**Data for this exercise**
<<<<
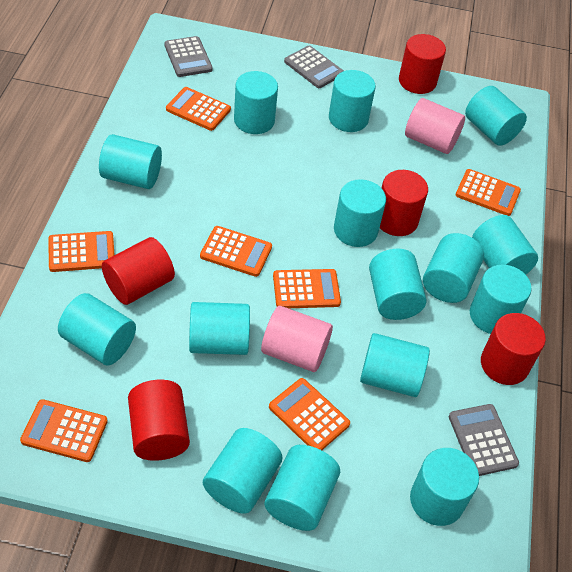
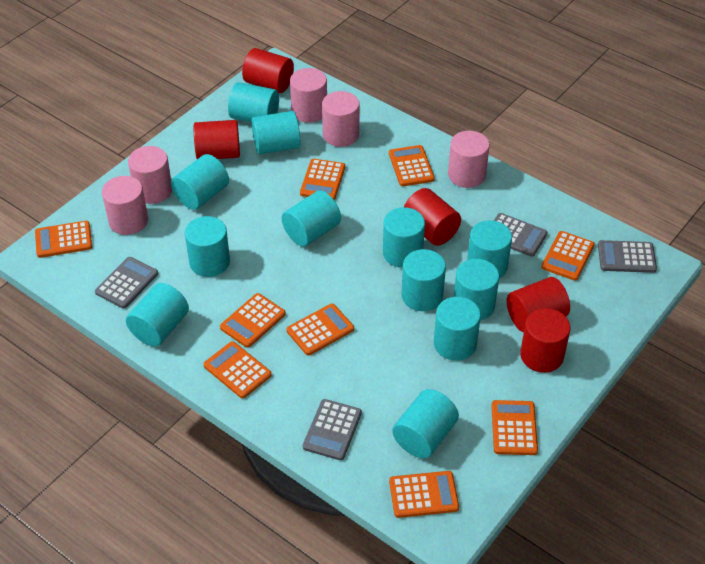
grey calculator: 3 -> 4
orange calculator: 7 -> 9
pink cylinder: 2 -> 5
turquoise cylinder: 15 -> 12

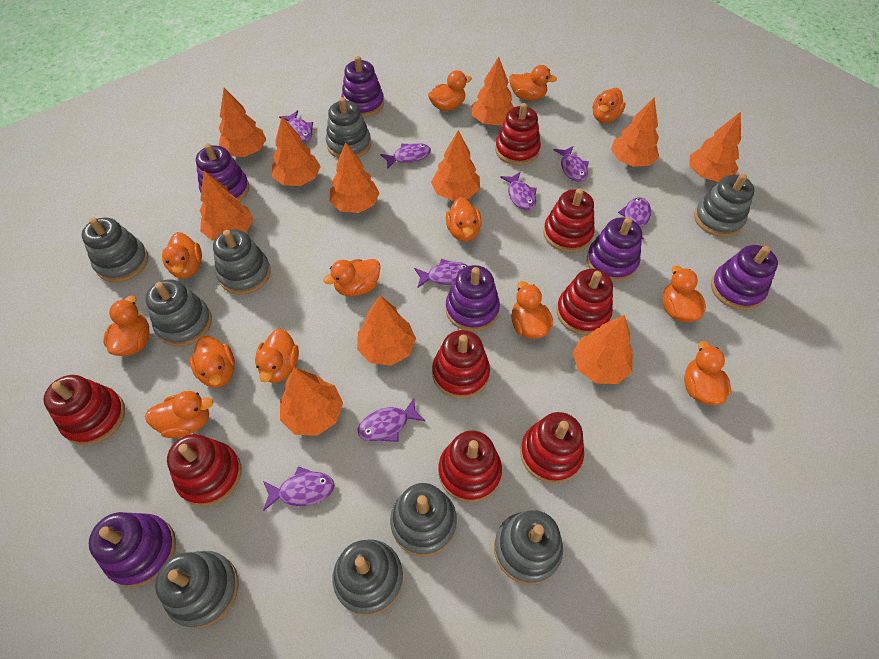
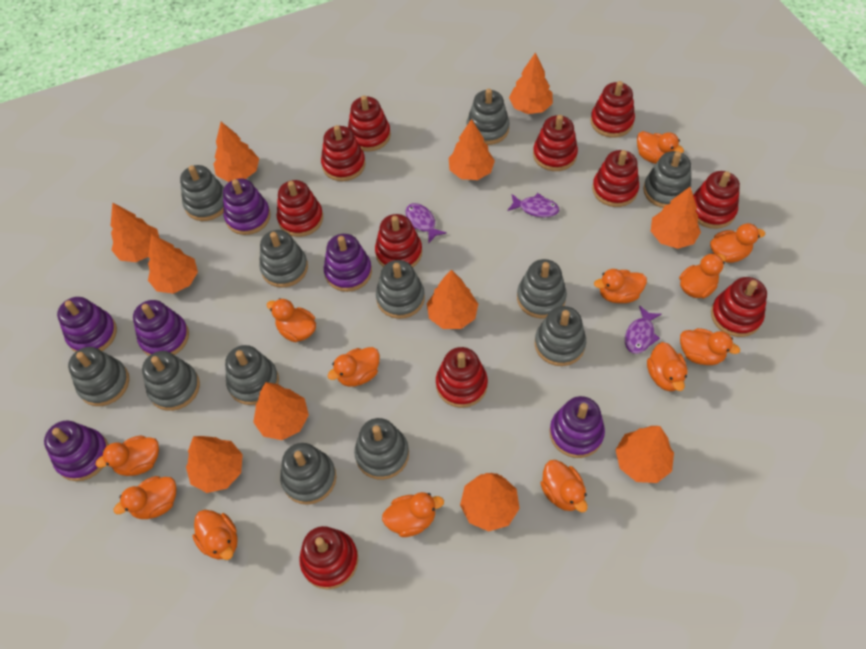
grey stacking toy: 9 -> 12
purple fish: 8 -> 3
red stacking toy: 8 -> 11

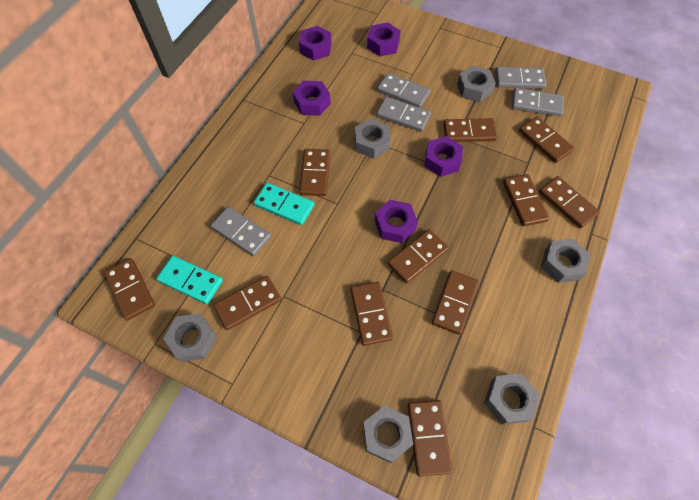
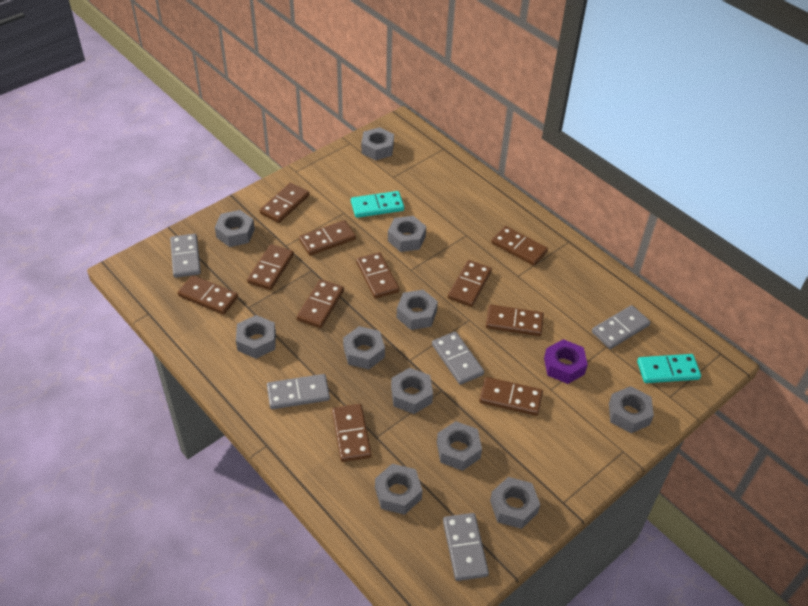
grey nut: 6 -> 11
purple nut: 5 -> 1

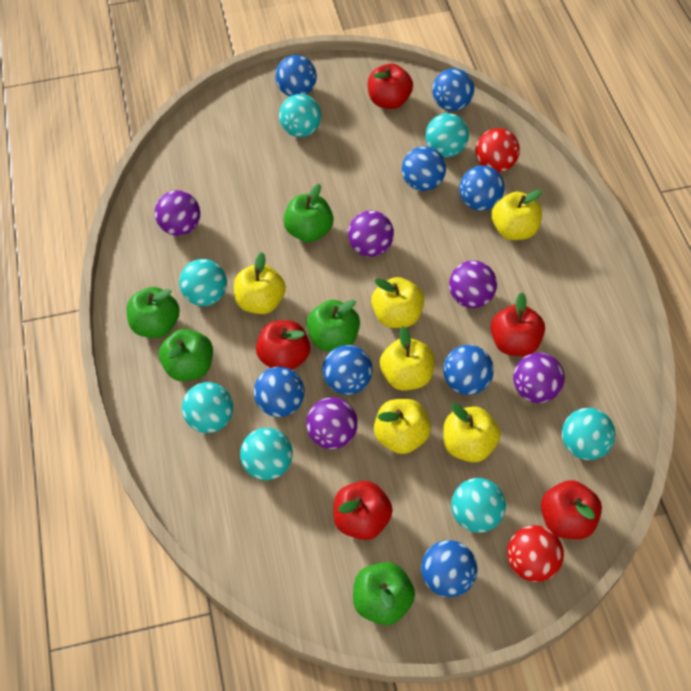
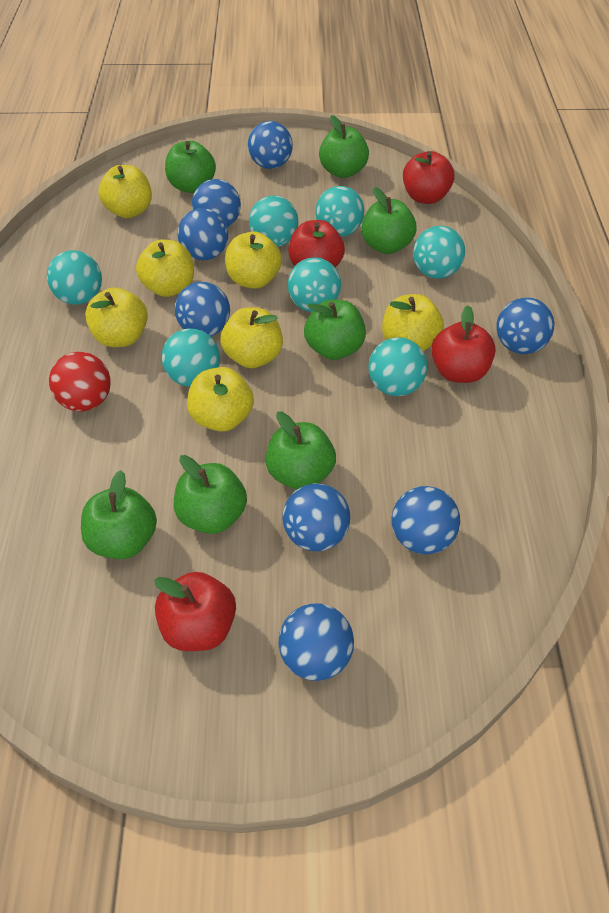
green apple: 5 -> 7
purple ball: 5 -> 0
red apple: 5 -> 4
red ball: 2 -> 1
yellow apple: 6 -> 7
>>>>
**Task to complete**
Check each line of the records for the string "cylinder" and copy those that have it.

**Solution to this problem**
pink cylinder: 2 -> 5
turquoise cylinder: 15 -> 12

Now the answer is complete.